**** Available records ****

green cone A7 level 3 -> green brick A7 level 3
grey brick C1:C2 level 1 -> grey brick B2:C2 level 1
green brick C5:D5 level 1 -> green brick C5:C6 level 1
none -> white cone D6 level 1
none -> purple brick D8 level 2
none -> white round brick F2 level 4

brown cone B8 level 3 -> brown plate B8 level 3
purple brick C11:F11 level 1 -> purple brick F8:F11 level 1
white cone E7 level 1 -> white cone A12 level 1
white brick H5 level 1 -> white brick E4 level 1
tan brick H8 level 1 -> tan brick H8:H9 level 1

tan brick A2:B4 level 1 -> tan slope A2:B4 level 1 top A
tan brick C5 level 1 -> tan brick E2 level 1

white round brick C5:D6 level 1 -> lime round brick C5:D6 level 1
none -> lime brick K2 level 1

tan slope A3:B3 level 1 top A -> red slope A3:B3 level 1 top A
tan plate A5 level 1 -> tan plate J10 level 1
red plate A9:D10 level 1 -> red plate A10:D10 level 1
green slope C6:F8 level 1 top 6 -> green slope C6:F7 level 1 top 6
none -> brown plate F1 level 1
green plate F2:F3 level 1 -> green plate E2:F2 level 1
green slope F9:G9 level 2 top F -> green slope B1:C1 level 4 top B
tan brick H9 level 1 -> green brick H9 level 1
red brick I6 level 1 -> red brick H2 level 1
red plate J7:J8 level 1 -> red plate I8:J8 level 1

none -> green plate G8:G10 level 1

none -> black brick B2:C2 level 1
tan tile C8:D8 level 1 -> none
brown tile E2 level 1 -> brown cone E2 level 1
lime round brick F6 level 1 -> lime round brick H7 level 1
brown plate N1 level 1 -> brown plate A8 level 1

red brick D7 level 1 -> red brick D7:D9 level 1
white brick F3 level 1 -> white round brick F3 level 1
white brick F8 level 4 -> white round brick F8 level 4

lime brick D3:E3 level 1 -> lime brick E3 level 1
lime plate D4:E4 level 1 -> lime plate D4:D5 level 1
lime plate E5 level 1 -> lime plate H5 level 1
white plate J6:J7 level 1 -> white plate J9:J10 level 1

****

Exercise aim = Lines from the entries that contain the string "white" are what must be copied.

Reply =
none -> white cone D6 level 1
none -> white round brick F2 level 4
white cone E7 level 1 -> white cone A12 level 1
white brick H5 level 1 -> white brick E4 level 1
white round brick C5:D6 level 1 -> lime round brick C5:D6 level 1
white brick F3 level 1 -> white round brick F3 level 1
white brick F8 level 4 -> white round brick F8 level 4
white plate J6:J7 level 1 -> white plate J9:J10 level 1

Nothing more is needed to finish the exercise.